• **The problem**:
Below are the entries; return every line among them that holds the word "turned".

[Opening Information section]

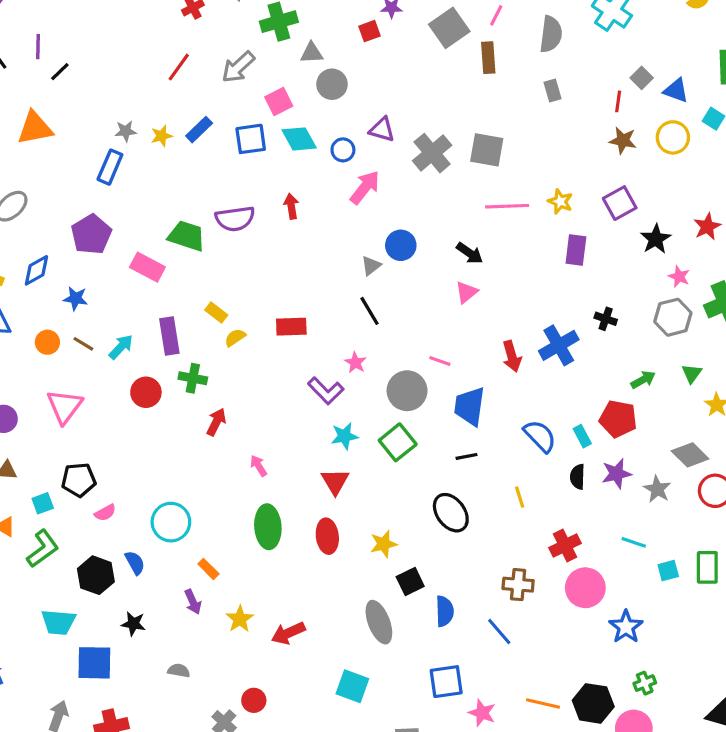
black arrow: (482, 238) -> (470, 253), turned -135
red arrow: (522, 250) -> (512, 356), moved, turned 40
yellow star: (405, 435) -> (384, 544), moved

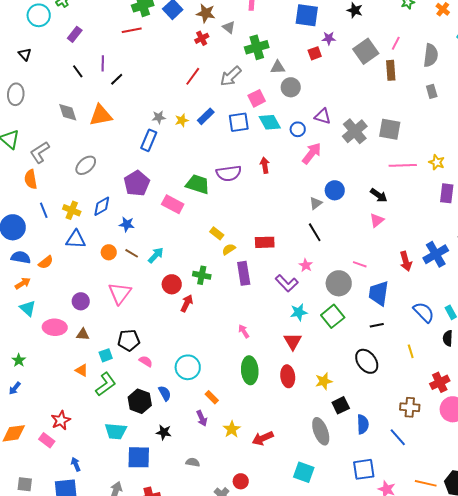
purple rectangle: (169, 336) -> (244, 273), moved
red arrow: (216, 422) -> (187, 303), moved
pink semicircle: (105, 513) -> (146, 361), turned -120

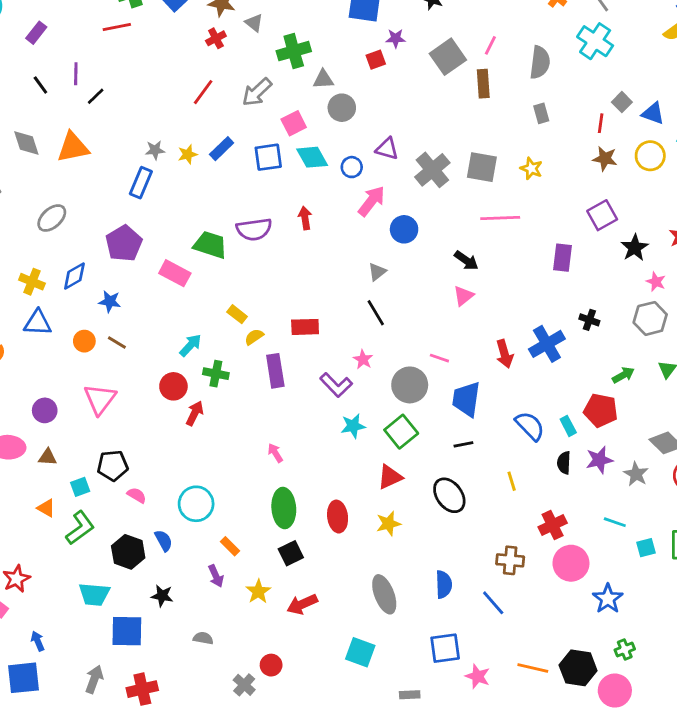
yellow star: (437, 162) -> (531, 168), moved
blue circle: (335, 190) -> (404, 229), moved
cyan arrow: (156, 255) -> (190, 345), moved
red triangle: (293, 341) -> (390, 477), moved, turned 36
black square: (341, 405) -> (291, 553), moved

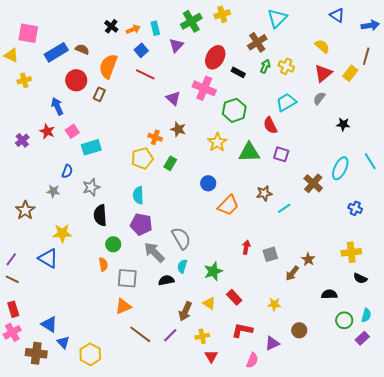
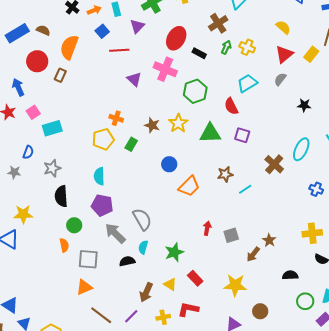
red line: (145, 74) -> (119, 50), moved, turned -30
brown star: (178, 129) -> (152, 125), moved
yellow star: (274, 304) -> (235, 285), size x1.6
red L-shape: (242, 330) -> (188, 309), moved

[Closing Information section]

• **Completed task**:
black arrow: (482, 238) -> (470, 253), turned -135
red arrow: (522, 250) -> (512, 356), moved, turned 40
pink semicircle: (105, 513) -> (146, 361), turned -120
red triangle: (293, 341) -> (390, 477), moved, turned 36
red line: (145, 74) -> (119, 50), moved, turned -30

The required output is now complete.